Assignment: In the records that follow, find each line containing "white" and copy it.

Data to process:
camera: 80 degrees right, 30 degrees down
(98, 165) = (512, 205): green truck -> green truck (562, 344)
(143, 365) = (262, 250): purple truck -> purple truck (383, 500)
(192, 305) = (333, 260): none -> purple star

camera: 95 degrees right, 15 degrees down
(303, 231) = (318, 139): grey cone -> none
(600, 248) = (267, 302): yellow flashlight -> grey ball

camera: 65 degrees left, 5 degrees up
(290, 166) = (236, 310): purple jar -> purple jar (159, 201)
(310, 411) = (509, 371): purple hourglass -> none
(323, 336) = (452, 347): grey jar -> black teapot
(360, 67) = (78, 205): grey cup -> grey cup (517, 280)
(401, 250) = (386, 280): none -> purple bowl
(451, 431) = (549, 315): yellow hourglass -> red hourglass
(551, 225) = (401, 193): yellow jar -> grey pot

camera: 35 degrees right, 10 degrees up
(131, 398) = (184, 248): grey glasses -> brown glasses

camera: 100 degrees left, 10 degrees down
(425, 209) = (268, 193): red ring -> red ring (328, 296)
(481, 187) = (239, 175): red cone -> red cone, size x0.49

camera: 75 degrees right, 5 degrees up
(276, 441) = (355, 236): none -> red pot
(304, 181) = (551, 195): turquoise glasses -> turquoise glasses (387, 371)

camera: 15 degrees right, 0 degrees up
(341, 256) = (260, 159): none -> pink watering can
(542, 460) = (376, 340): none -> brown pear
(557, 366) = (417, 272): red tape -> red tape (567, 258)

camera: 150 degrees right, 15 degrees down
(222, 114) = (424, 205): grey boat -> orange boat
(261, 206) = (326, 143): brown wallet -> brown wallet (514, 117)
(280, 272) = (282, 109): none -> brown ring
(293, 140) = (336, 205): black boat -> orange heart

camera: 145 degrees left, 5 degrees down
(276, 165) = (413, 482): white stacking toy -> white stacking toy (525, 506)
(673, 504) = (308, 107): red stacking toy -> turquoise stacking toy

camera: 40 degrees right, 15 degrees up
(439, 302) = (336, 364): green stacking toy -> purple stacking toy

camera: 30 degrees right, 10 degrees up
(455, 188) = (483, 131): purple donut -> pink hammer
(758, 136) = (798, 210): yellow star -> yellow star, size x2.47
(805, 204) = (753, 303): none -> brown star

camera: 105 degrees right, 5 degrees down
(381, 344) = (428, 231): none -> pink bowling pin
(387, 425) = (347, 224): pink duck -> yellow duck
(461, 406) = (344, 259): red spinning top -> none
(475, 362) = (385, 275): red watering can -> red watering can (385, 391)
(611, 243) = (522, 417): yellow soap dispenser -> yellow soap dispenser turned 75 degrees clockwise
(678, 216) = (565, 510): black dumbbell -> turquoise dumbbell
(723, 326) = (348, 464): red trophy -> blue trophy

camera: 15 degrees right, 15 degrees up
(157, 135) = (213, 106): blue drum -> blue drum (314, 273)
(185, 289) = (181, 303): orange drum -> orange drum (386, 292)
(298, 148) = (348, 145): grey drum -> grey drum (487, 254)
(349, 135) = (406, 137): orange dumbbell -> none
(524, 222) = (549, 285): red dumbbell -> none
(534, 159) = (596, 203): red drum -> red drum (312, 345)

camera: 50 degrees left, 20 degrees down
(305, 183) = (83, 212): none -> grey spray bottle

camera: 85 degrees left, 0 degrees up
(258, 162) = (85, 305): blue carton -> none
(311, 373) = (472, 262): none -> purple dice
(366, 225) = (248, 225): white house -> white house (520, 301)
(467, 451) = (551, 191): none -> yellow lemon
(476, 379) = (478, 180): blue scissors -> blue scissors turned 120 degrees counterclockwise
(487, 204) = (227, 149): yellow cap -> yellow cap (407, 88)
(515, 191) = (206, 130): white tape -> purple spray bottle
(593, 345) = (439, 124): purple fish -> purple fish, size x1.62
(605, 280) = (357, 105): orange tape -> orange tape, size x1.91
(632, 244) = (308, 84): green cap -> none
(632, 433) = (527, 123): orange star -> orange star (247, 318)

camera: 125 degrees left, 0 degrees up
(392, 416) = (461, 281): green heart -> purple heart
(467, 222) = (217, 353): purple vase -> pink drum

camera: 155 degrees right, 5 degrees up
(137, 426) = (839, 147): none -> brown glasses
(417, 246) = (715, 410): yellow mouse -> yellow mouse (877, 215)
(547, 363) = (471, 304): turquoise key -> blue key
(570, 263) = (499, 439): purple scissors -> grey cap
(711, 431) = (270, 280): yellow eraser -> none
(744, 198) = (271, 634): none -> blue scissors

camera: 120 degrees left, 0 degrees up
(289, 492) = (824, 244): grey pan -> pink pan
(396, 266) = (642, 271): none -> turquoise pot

Result of this task:
(276, 165) = (413, 482): white stacking toy -> white stacking toy (525, 506)
(366, 225) = (248, 225): white house -> white house (520, 301)
(515, 191) = (206, 130): white tape -> purple spray bottle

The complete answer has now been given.